#### AVAILABLE DATA:
+-------+

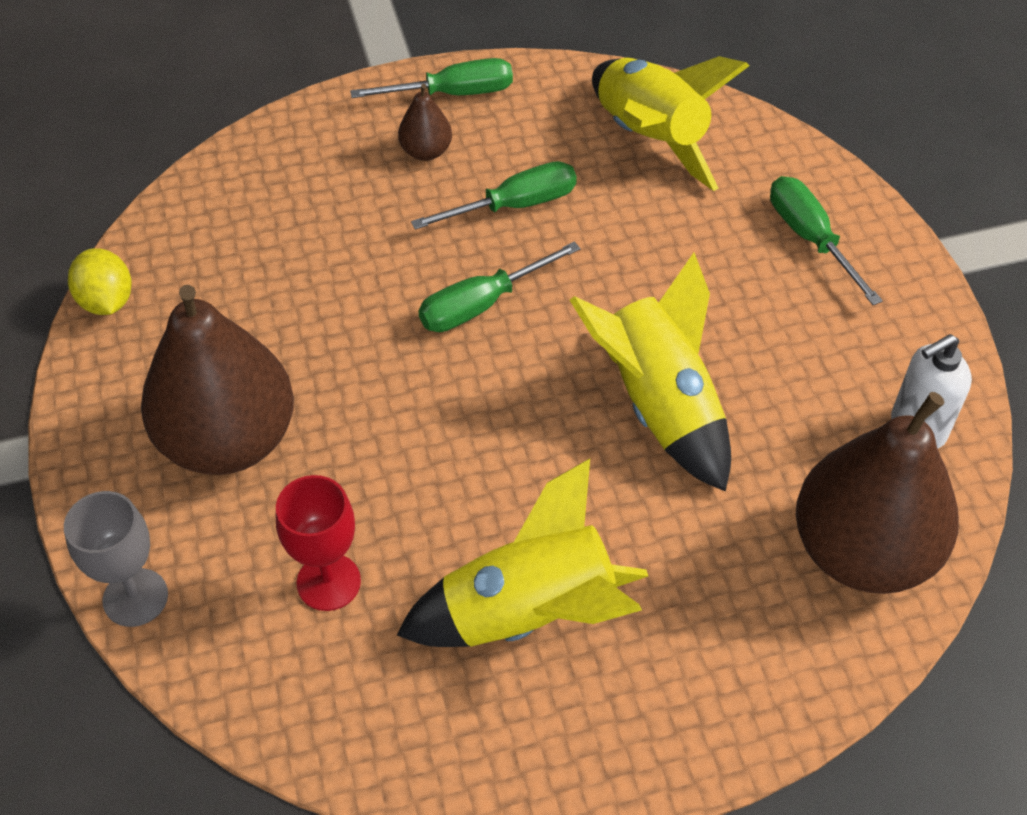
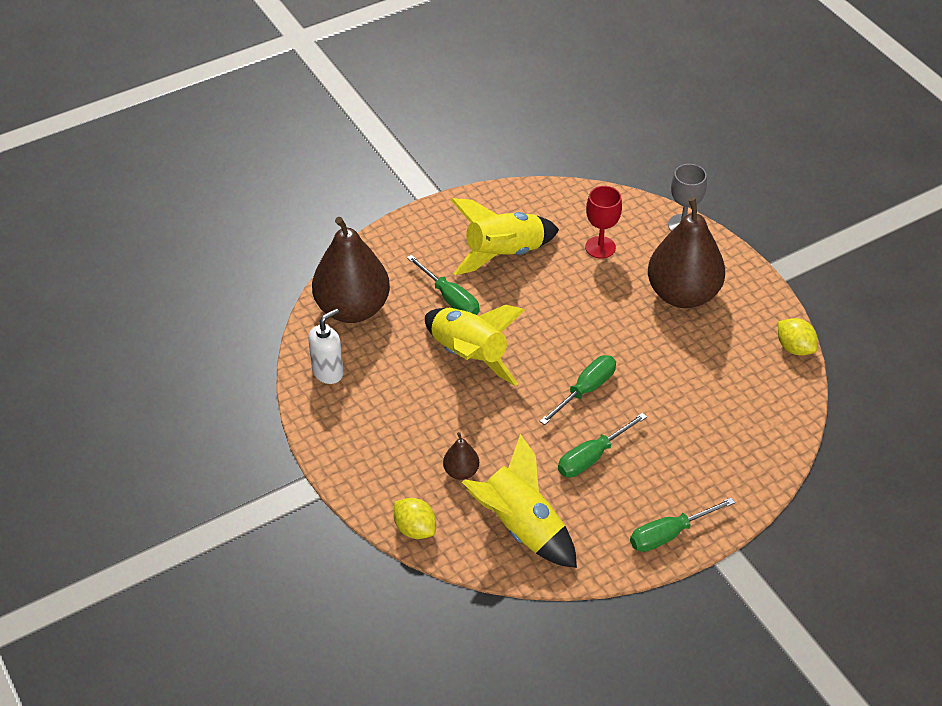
camera: 165 degrees right, 5 degrees down
(426, 151) = (665, 483): brown pear -> brown pear (461, 471)
(801, 164) = (415, 529): none -> yellow lemon
(810, 238) = (401, 474): green screwdriver -> green screwdriver (450, 298)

+-------+

#### PROBLEM TO SOLVE:
The whole listing should be printed again exactly as written, images excluded.

#### RESULT BELOW:
camera: 165 degrees right, 5 degrees down
(426, 151) = (665, 483): brown pear -> brown pear (461, 471)
(801, 164) = (415, 529): none -> yellow lemon
(810, 238) = (401, 474): green screwdriver -> green screwdriver (450, 298)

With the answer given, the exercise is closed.